● TASK BRIEF
Print all the records below exactly as they stand, but leave out the pictures.

● RECORDS PROVIDED
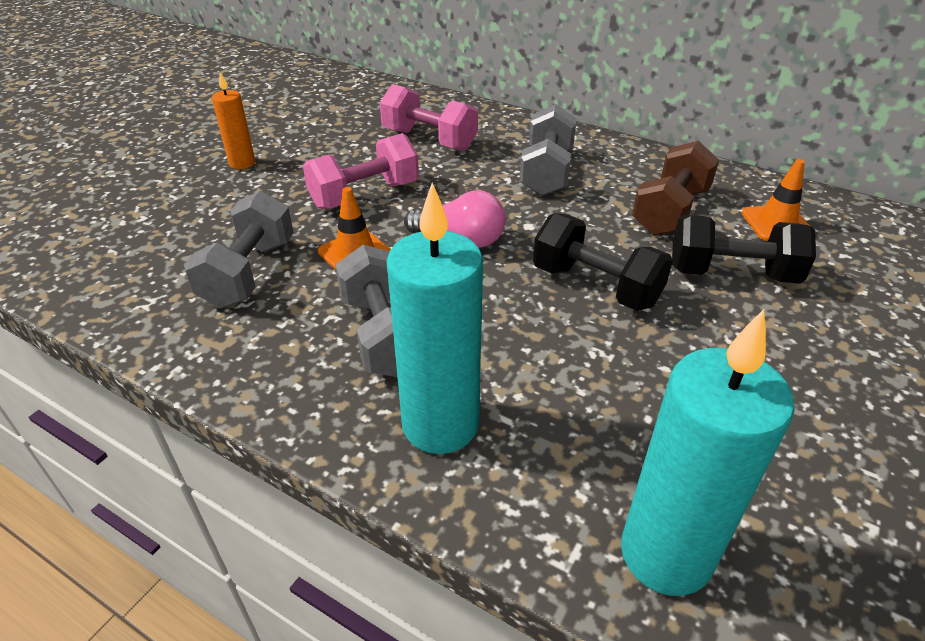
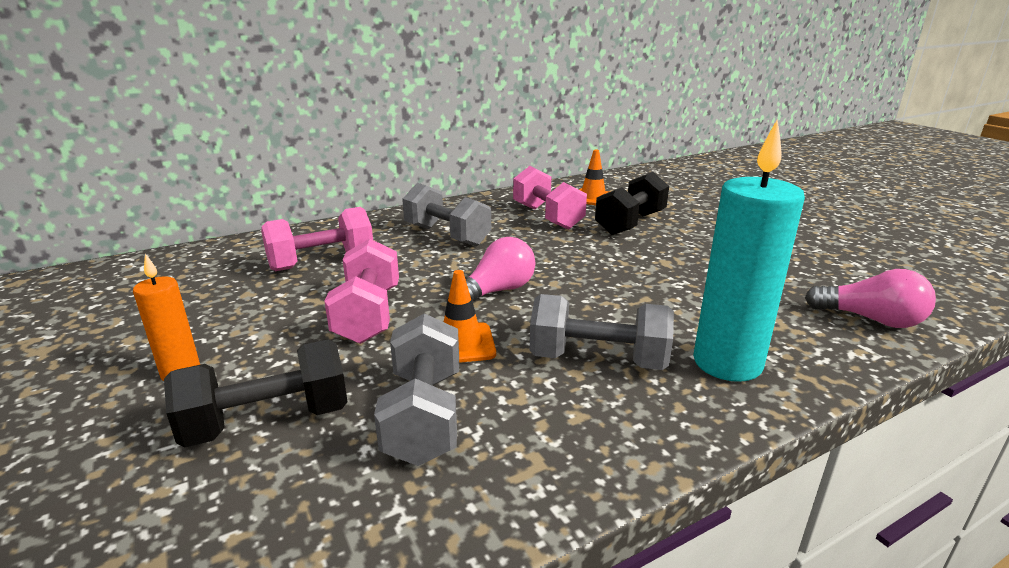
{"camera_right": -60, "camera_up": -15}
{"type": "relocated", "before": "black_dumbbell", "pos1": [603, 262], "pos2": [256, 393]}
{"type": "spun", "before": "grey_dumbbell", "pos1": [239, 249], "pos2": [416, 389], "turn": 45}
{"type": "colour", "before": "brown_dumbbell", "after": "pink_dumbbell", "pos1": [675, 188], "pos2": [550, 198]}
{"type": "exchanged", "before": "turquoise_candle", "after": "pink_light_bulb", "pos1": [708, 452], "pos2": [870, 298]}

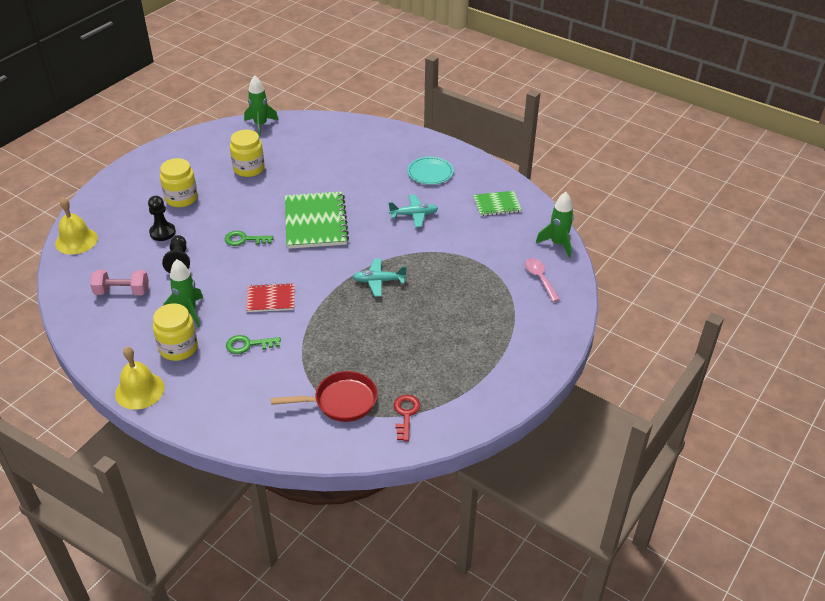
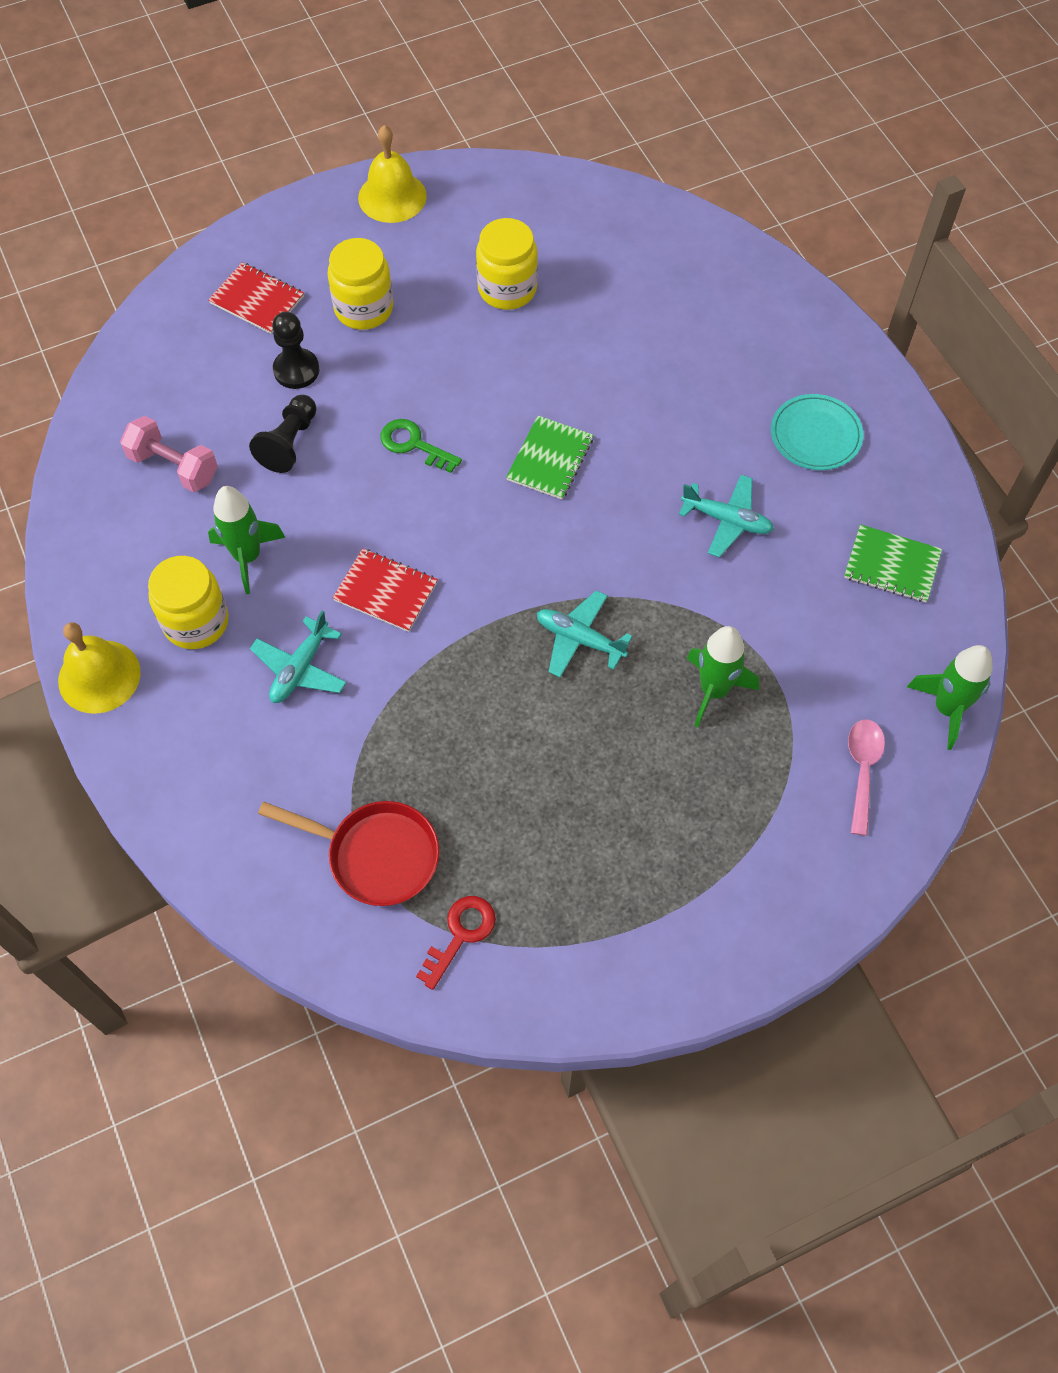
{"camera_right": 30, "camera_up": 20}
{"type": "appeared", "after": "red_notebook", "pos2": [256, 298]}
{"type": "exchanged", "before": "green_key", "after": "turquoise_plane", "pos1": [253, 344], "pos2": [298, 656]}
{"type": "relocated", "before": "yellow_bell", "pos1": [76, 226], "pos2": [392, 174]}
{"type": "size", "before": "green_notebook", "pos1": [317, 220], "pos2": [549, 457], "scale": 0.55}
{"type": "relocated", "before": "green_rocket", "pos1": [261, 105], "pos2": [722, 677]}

● RESPONSE
{"camera_right": -60, "camera_up": -15}
{"type": "relocated", "before": "black_dumbbell", "pos1": [603, 262], "pos2": [256, 393]}
{"type": "spun", "before": "grey_dumbbell", "pos1": [239, 249], "pos2": [416, 389], "turn": 45}
{"type": "colour", "before": "brown_dumbbell", "after": "pink_dumbbell", "pos1": [675, 188], "pos2": [550, 198]}
{"type": "exchanged", "before": "turquoise_candle", "after": "pink_light_bulb", "pos1": [708, 452], "pos2": [870, 298]}

{"camera_right": 30, "camera_up": 20}
{"type": "appeared", "after": "red_notebook", "pos2": [256, 298]}
{"type": "exchanged", "before": "green_key", "after": "turquoise_plane", "pos1": [253, 344], "pos2": [298, 656]}
{"type": "relocated", "before": "yellow_bell", "pos1": [76, 226], "pos2": [392, 174]}
{"type": "size", "before": "green_notebook", "pos1": [317, 220], "pos2": [549, 457], "scale": 0.55}
{"type": "relocated", "before": "green_rocket", "pos1": [261, 105], "pos2": [722, 677]}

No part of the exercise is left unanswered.